> _Records provided_

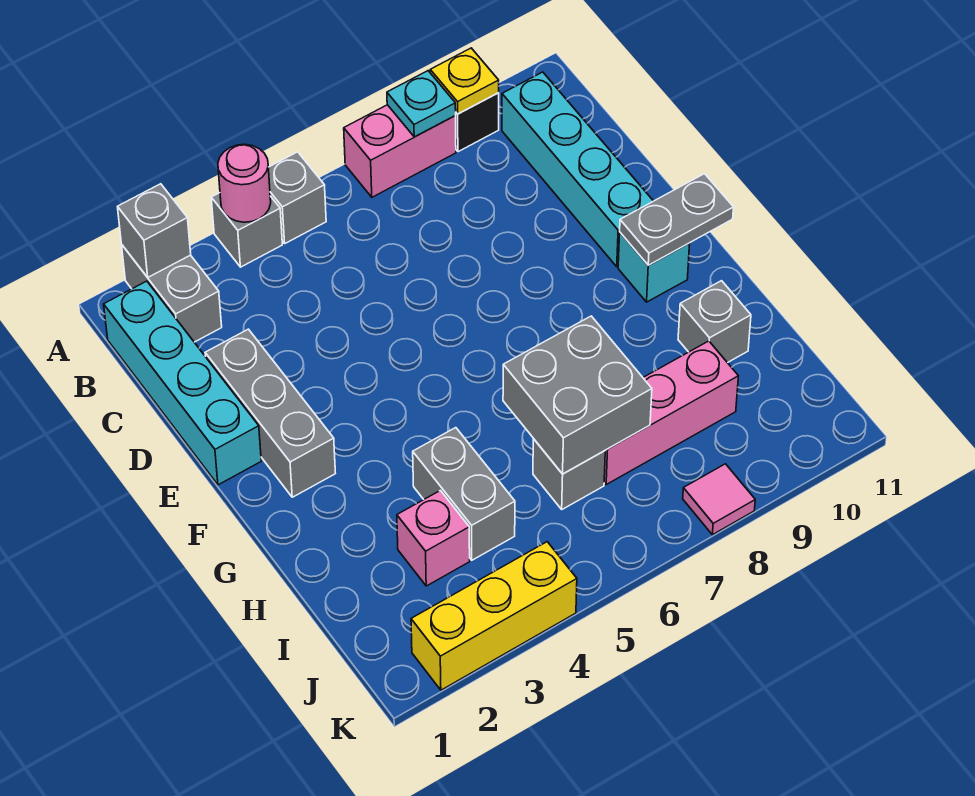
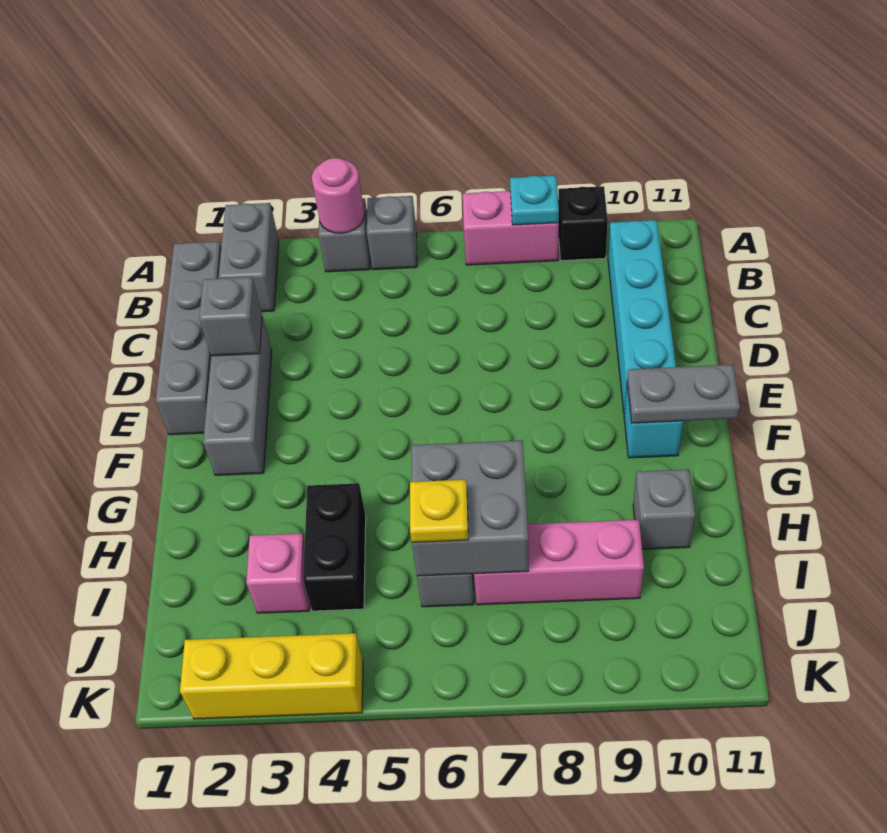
grey brick A2 level 2 -> grey brick D2 level 2
yellow plate A9 level 2 -> yellow plate I6 level 3
cyan brick B1:E1 level 1 -> grey brick B1:E1 level 1
grey brick H4:I4 level 1 -> black brick H4:I4 level 1
pink tile K8 level 1 -> none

> _What is expected_
In your copy, every entry above must match word for word, and no picture may appear.

> _Reply to the exercise_
grey brick A2 level 2 -> grey brick D2 level 2
yellow plate A9 level 2 -> yellow plate I6 level 3
cyan brick B1:E1 level 1 -> grey brick B1:E1 level 1
grey brick H4:I4 level 1 -> black brick H4:I4 level 1
pink tile K8 level 1 -> none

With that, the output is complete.